Task to carry out: Take the lines below beginning at the line that has "BARO3 pin GND: 5V -> GND" and stopping after the line that has "HALL pin OUT: D3 -> D10", and print them exactly as they are, with no other lines.

Data extracts:
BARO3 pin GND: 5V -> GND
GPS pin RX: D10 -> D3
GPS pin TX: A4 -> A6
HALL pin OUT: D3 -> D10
==
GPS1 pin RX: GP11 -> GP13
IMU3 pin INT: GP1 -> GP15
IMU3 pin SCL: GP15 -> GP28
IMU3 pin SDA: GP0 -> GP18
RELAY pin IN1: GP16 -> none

Answer:
BARO3 pin GND: 5V -> GND
GPS pin RX: D10 -> D3
GPS pin TX: A4 -> A6
HALL pin OUT: D3 -> D10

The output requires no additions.